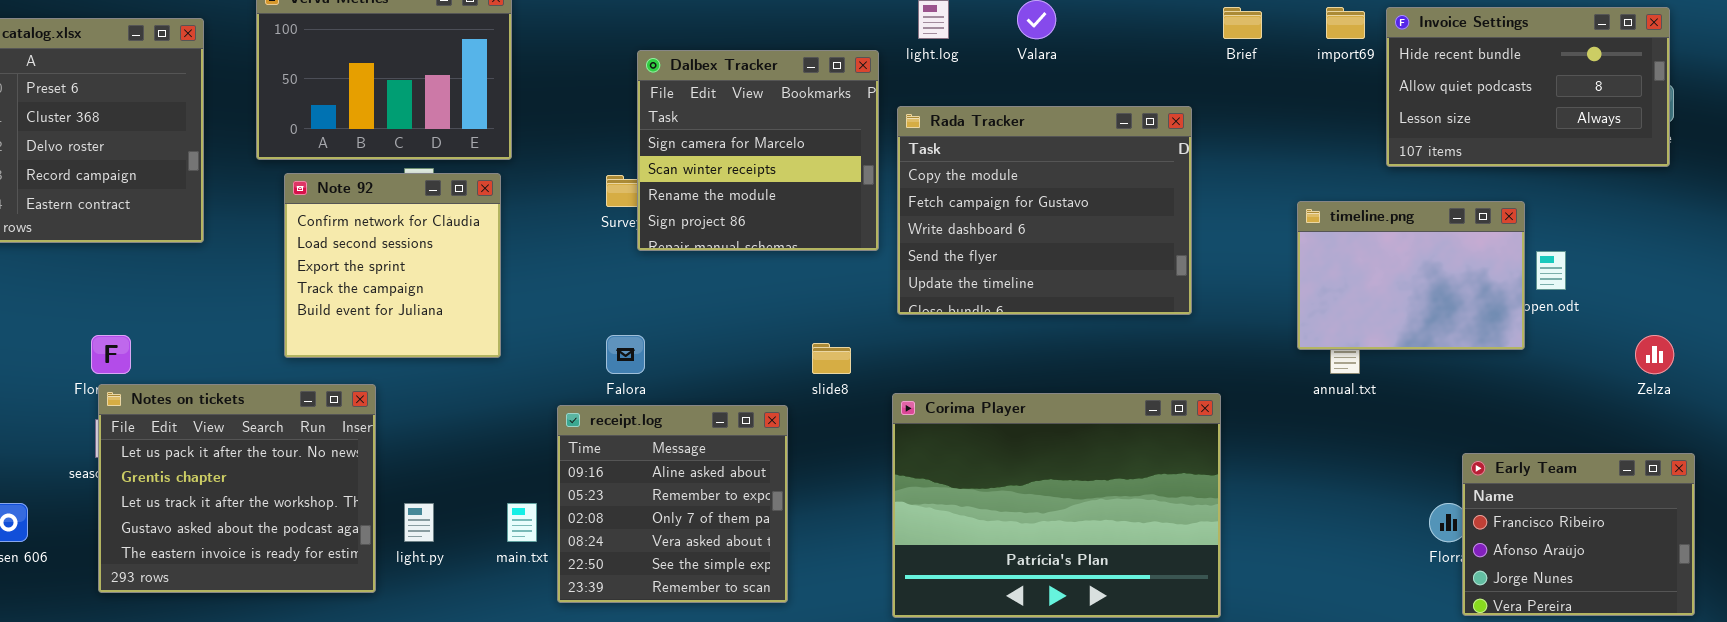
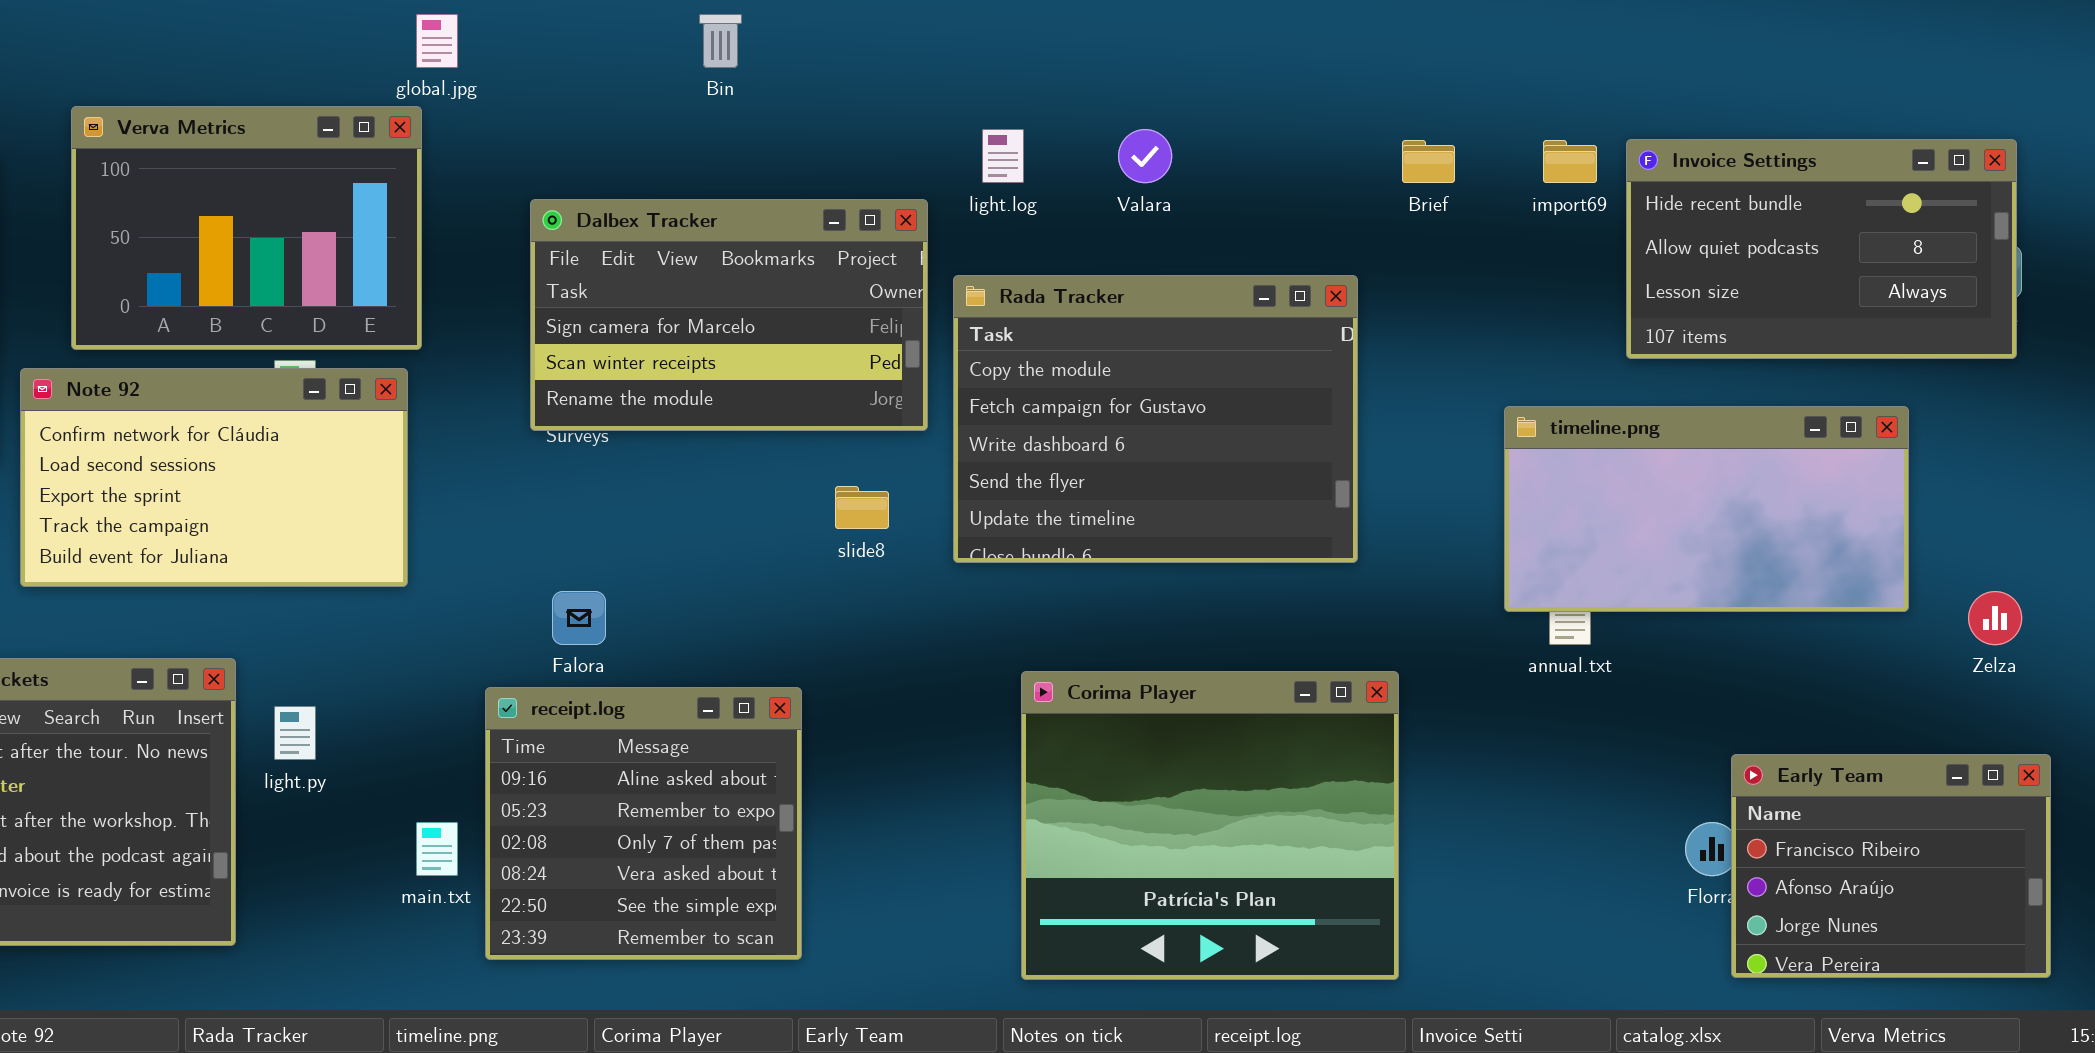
Dalbex Tracker: [637,50,879,251] -> [530,199,928,431], resized
Note 92: [284,173,501,358] -> [20,368,408,587], resized
timeline.png: [1297,201,1525,350] -> [1504,406,1909,612], resized
slide8: [812,343,851,374] -> [835,486,889,529], moved
Corima Player: [892,393,1221,618] -> [1021,671,1399,980], resized
light.py: [404,503,434,542] -> [274,706,316,760], moved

········

* **EXERCISE PROMPT**
Copy out only the lines from the one containing "timeline.png: [1297,201,1525,350] ->" down to the last line of the material, keeping both ends.

* **OUTPUT**
timeline.png: [1297,201,1525,350] -> [1504,406,1909,612], resized
slide8: [812,343,851,374] -> [835,486,889,529], moved
Corima Player: [892,393,1221,618] -> [1021,671,1399,980], resized
light.py: [404,503,434,542] -> [274,706,316,760], moved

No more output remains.